Work to be completed
Every line of the material below must be repeated exactly.

Dataset excerpt
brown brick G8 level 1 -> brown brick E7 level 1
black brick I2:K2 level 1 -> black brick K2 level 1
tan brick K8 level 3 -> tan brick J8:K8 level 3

Your response
brown brick G8 level 1 -> brown brick E7 level 1
black brick I2:K2 level 1 -> black brick K2 level 1
tan brick K8 level 3 -> tan brick J8:K8 level 3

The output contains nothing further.